◆ **Task brief**
Your answer should be only the lines below from the one with "(332, 115) = (417, 312): green" to the one with "(704, 82) = (842, 203): none -> grey egg", repeated exactly, ends included.

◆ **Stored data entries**
..........

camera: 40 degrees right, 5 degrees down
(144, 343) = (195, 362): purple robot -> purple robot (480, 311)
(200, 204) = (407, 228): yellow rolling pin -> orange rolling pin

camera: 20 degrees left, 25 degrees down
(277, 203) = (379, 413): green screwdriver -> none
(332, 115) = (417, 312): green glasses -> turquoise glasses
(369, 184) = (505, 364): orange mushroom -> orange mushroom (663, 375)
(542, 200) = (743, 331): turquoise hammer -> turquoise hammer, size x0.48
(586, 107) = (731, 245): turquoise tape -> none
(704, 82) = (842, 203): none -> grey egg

..........

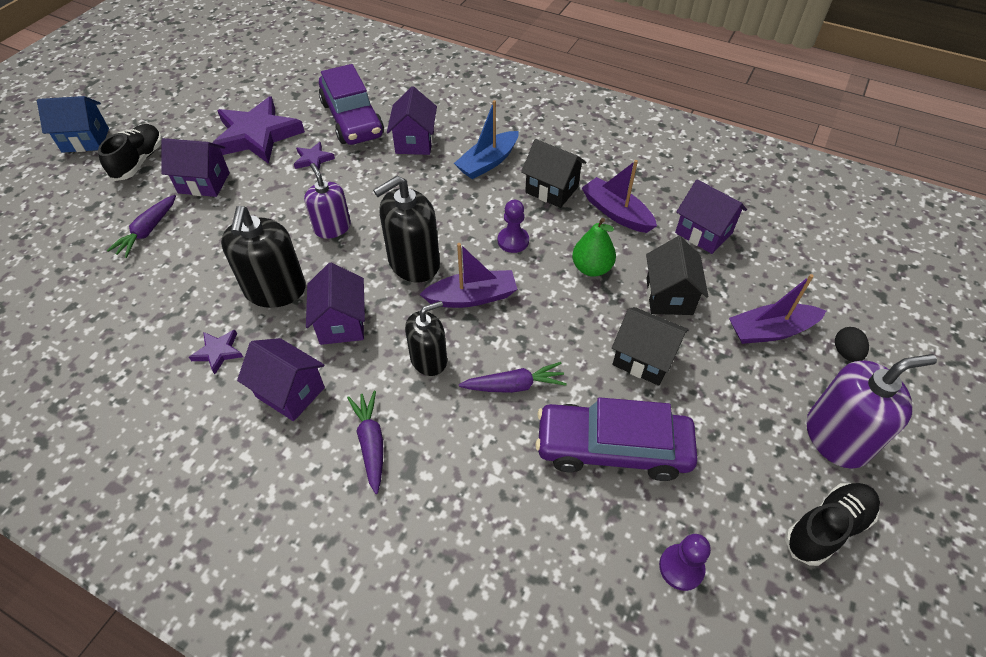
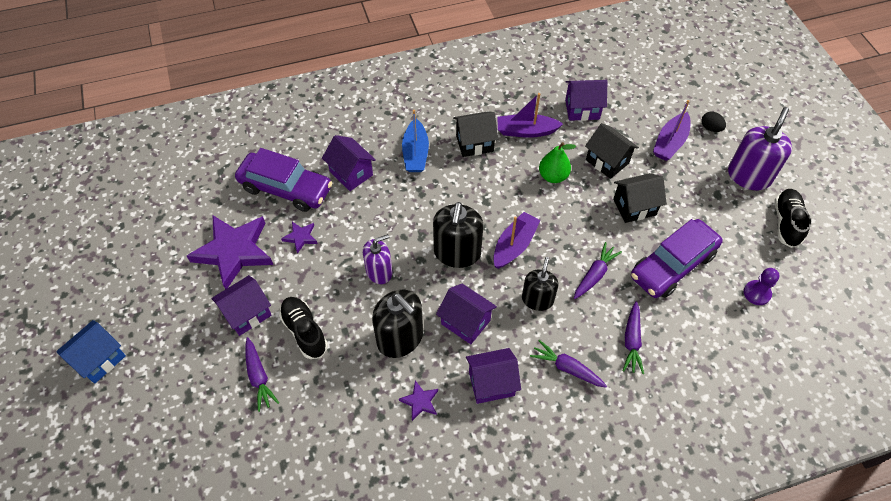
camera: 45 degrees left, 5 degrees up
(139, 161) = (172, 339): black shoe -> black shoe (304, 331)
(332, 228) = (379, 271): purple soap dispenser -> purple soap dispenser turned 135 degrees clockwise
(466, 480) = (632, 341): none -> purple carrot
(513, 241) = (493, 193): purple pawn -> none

..........

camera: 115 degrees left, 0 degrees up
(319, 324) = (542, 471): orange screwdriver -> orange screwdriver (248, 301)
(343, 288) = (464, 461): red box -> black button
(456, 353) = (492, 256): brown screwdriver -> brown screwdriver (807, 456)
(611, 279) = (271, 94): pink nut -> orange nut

..........

◆ **Answer to this problem**
(332, 115) = (417, 312): green glasses -> turquoise glasses
(369, 184) = (505, 364): orange mushroom -> orange mushroom (663, 375)
(542, 200) = (743, 331): turquoise hammer -> turquoise hammer, size x0.48
(586, 107) = (731, 245): turquoise tape -> none
(704, 82) = (842, 203): none -> grey egg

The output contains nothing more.